What you will do.
An exact, complete printout of the listing is wanted, minus its images.

Given data.
•••

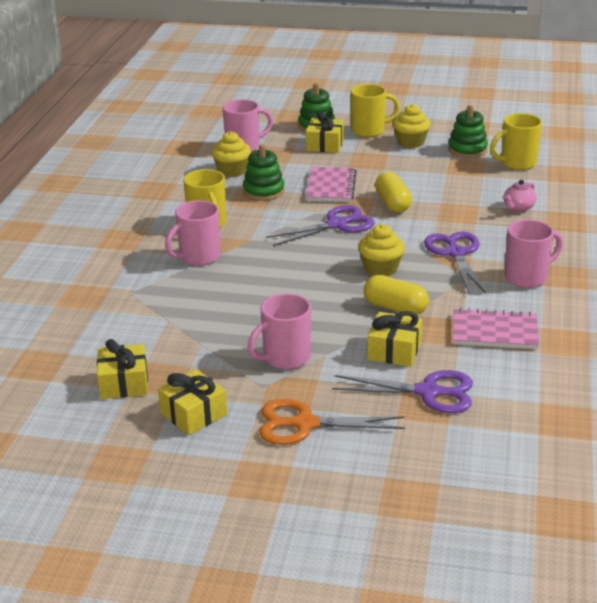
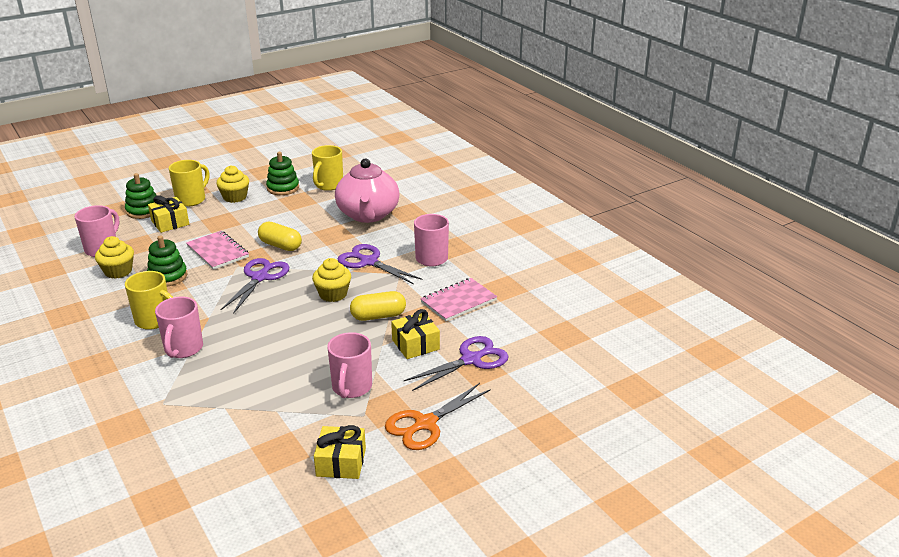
camera: 45 degrees left, 0 degrees up
(124, 383) = (256, 472): yellow gift -> none
(518, 208) = (368, 215): pink teapot -> pink teapot, size x2.49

•••

Your solution.
camera: 45 degrees left, 0 degrees up
(124, 383) = (256, 472): yellow gift -> none
(518, 208) = (368, 215): pink teapot -> pink teapot, size x2.49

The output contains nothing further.